__Entries provided__:
= = =

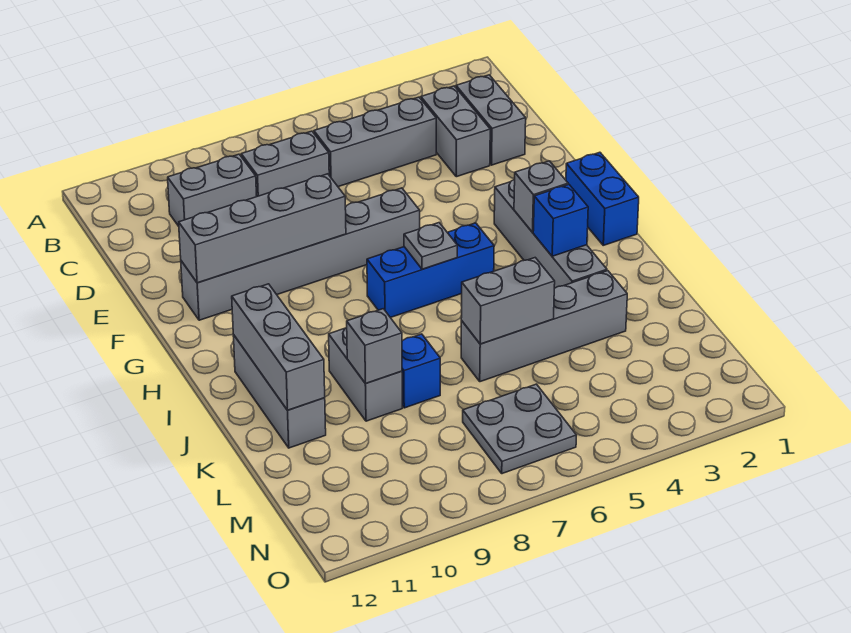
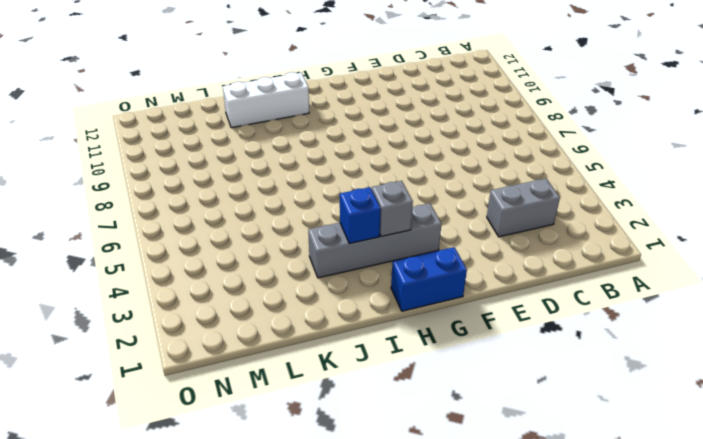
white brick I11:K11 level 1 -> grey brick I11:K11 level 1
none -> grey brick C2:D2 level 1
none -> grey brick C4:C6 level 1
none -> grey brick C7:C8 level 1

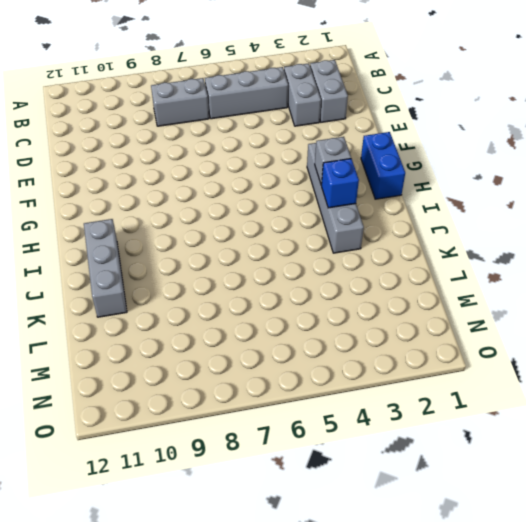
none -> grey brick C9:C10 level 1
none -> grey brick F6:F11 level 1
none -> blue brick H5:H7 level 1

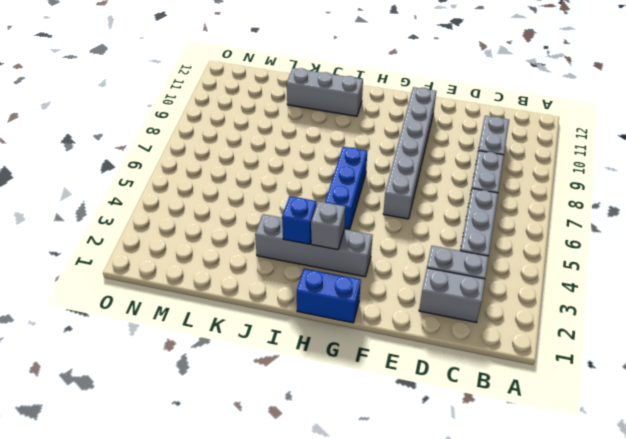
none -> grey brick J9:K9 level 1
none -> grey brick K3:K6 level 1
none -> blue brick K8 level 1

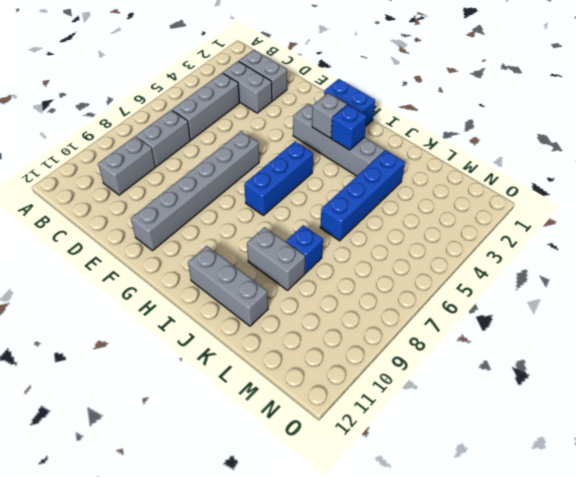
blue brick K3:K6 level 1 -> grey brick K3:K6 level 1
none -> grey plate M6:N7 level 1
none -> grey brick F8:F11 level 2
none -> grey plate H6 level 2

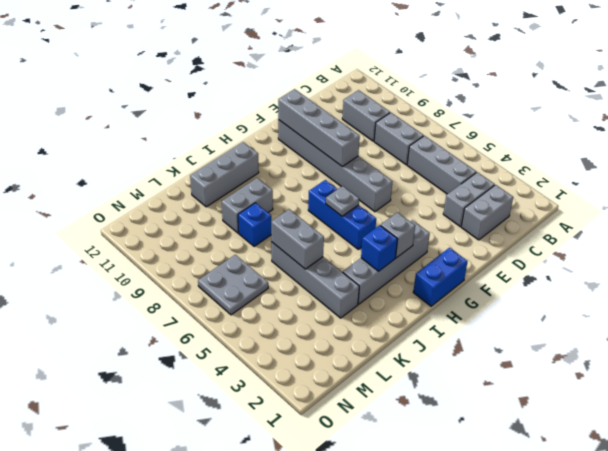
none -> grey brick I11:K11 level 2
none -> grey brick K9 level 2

= = =

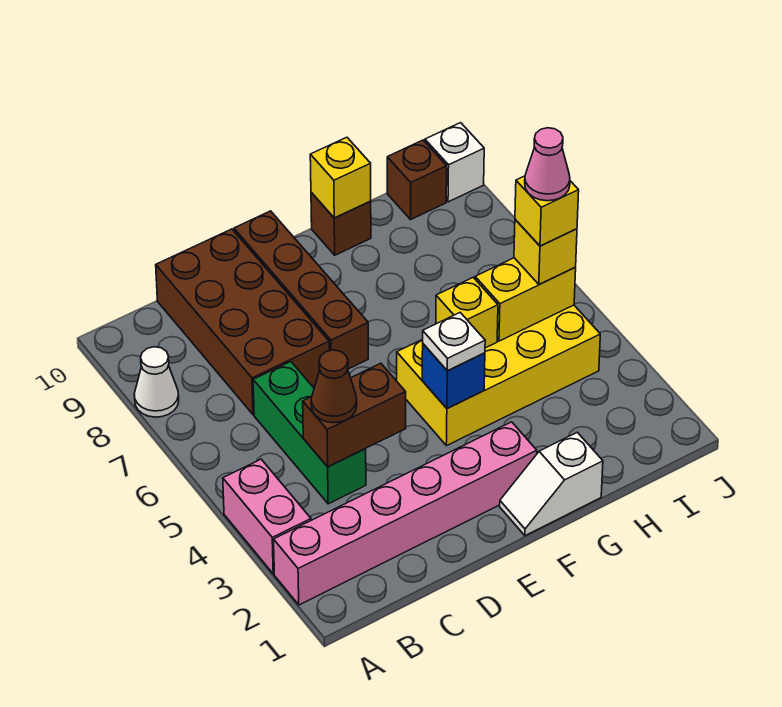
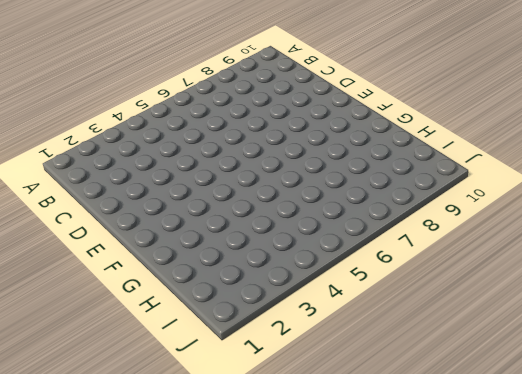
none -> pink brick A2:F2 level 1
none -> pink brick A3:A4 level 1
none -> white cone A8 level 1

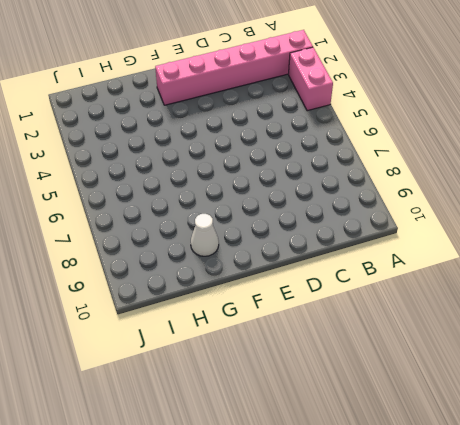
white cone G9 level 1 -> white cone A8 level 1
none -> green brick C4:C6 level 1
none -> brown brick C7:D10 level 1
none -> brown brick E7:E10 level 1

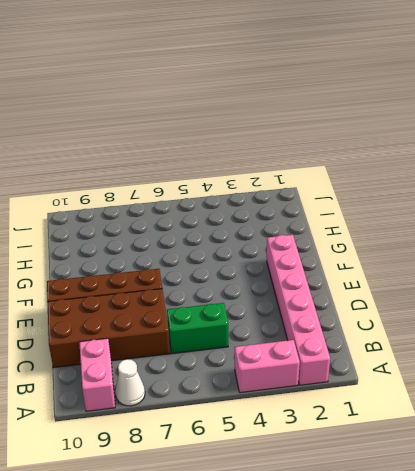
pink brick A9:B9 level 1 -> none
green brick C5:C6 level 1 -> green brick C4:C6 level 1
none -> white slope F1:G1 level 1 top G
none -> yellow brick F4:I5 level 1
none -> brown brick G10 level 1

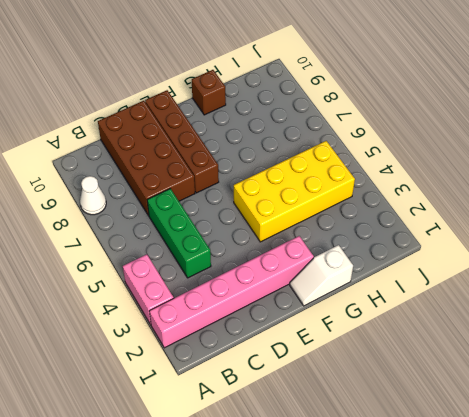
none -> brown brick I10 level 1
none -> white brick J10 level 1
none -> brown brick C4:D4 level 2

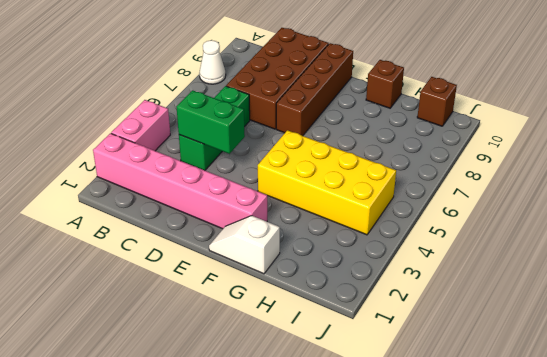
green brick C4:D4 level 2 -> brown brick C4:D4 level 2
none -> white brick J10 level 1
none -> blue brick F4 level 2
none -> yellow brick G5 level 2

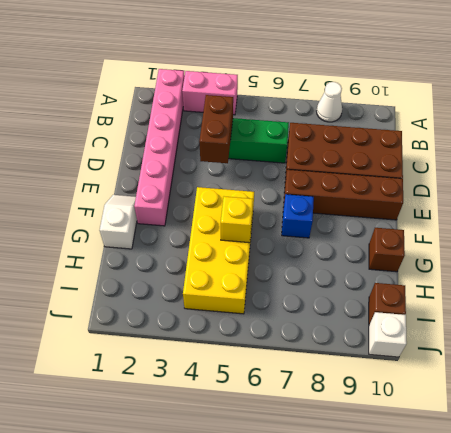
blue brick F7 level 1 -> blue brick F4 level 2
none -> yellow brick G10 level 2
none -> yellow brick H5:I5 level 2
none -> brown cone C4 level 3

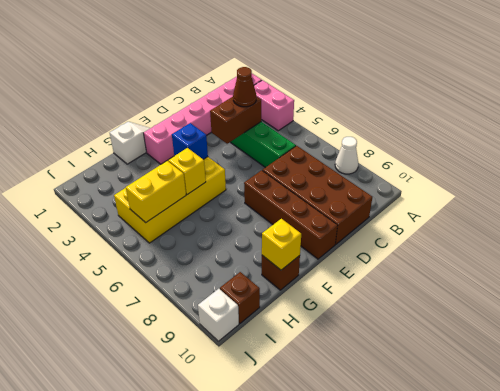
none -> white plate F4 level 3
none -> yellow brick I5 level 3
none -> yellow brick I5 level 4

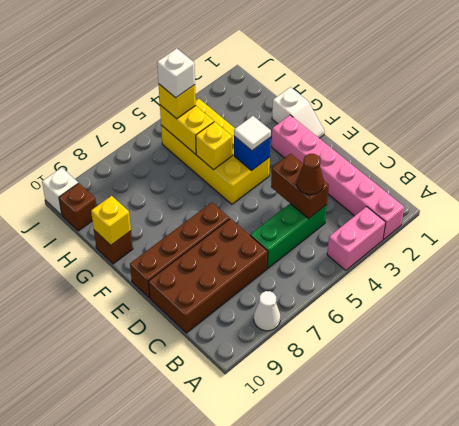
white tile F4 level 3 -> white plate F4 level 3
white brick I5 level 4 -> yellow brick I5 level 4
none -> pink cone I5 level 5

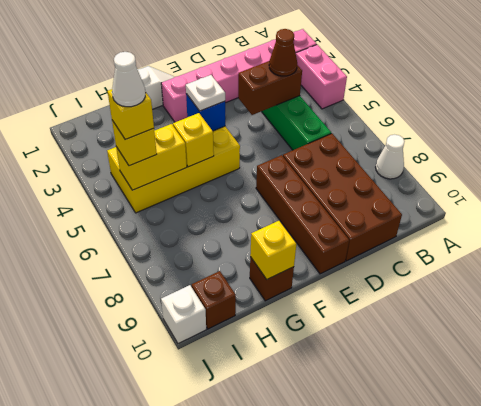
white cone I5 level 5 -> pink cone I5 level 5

= = =

What you write must match the listing exactly, from the line with "white brick I11:K11" up to and including the line with "none -> grey brick K9 level 2". Pictures stay out.

white brick I11:K11 level 1 -> grey brick I11:K11 level 1
none -> grey brick C2:D2 level 1
none -> grey brick C4:C6 level 1
none -> grey brick C7:C8 level 1

none -> grey brick C9:C10 level 1
none -> grey brick F6:F11 level 1
none -> blue brick H5:H7 level 1

none -> grey brick J9:K9 level 1
none -> grey brick K3:K6 level 1
none -> blue brick K8 level 1

blue brick K3:K6 level 1 -> grey brick K3:K6 level 1
none -> grey plate M6:N7 level 1
none -> grey brick F8:F11 level 2
none -> grey plate H6 level 2

none -> grey brick I11:K11 level 2
none -> grey brick K9 level 2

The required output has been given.